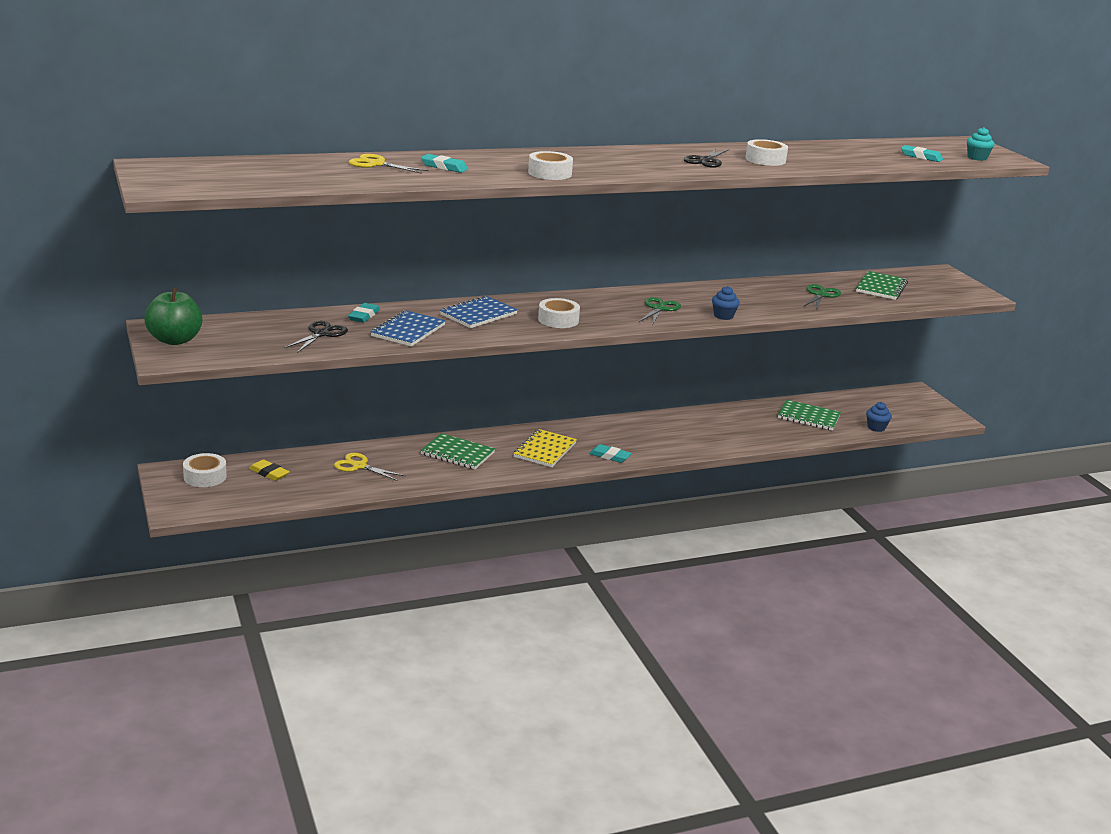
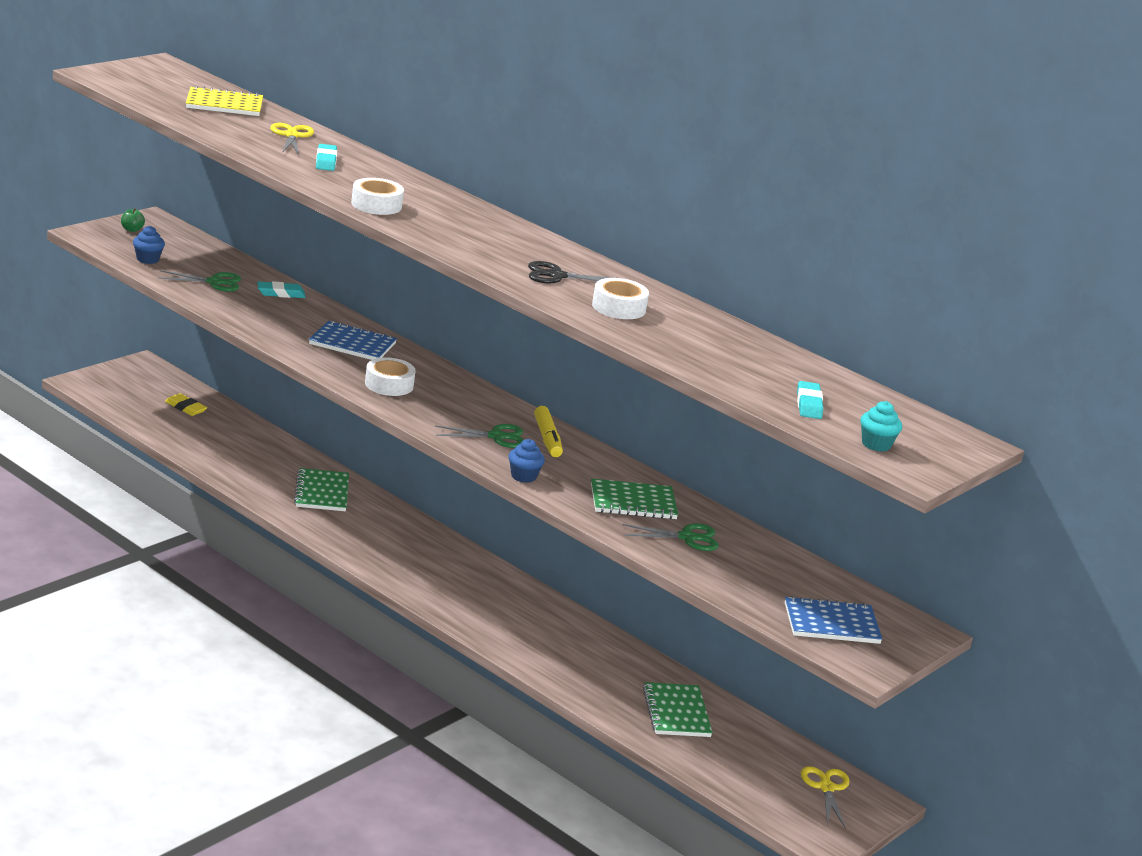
camera: 60 degrees right, 0 degrees up
(175, 340) = (132, 230): green apple -> green apple, size x0.44
(205, 477) = (151, 381): white tape -> none
(269, 473) = (185, 408): yellow eraser -> yellow eraser turned 60 degrees counterclockwise
(321, 334) = (214, 282): black scissors -> green scissors
(359, 466) = (242, 447): yellow scissors -> yellow scissors (826, 788)
(408, 331) = (268, 317): blue notebook -> blue notebook (831, 623)
(545, 450) = (382, 540): yellow notebook -> yellow notebook (224, 104)
(610, 456) = (409, 581): turquoise eraser -> none
(668, 295) = (547, 439): none -> yellow marker
(876, 427) = (708, 771): blue cupcake -> blue cupcake (147, 259)
(881, 287) = (781, 582): green notebook -> green notebook (633, 502)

--- --- ---

The job is to set down the whole listing exactly, excluding any images.

camera: 60 degrees right, 0 degrees up
(175, 340) = (132, 230): green apple -> green apple, size x0.44
(205, 477) = (151, 381): white tape -> none
(269, 473) = (185, 408): yellow eraser -> yellow eraser turned 60 degrees counterclockwise
(321, 334) = (214, 282): black scissors -> green scissors
(359, 466) = (242, 447): yellow scissors -> yellow scissors (826, 788)
(408, 331) = (268, 317): blue notebook -> blue notebook (831, 623)
(545, 450) = (382, 540): yellow notebook -> yellow notebook (224, 104)
(610, 456) = (409, 581): turquoise eraser -> none
(668, 295) = (547, 439): none -> yellow marker
(876, 427) = (708, 771): blue cupcake -> blue cupcake (147, 259)
(881, 287) = (781, 582): green notebook -> green notebook (633, 502)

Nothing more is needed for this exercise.